**Your objective**: Return each line of the listing exactly, though without its images.

**Record extracts**:

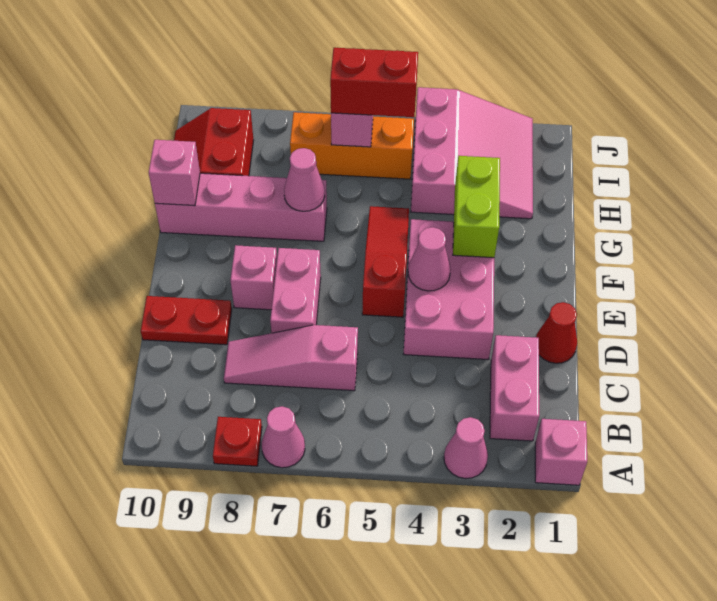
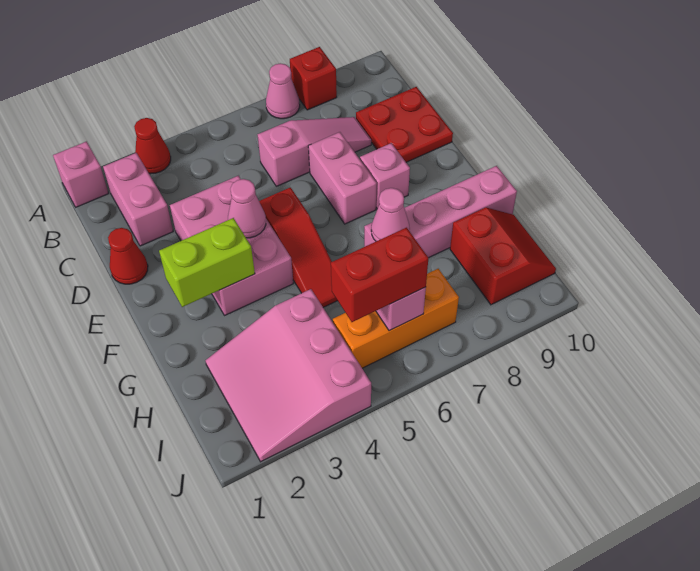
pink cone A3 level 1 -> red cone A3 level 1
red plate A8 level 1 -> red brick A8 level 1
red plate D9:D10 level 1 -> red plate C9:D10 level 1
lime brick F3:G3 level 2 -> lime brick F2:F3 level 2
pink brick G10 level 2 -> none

**Solution to this exercise**:
pink cone A3 level 1 -> red cone A3 level 1
red plate A8 level 1 -> red brick A8 level 1
red plate D9:D10 level 1 -> red plate C9:D10 level 1
lime brick F3:G3 level 2 -> lime brick F2:F3 level 2
pink brick G10 level 2 -> none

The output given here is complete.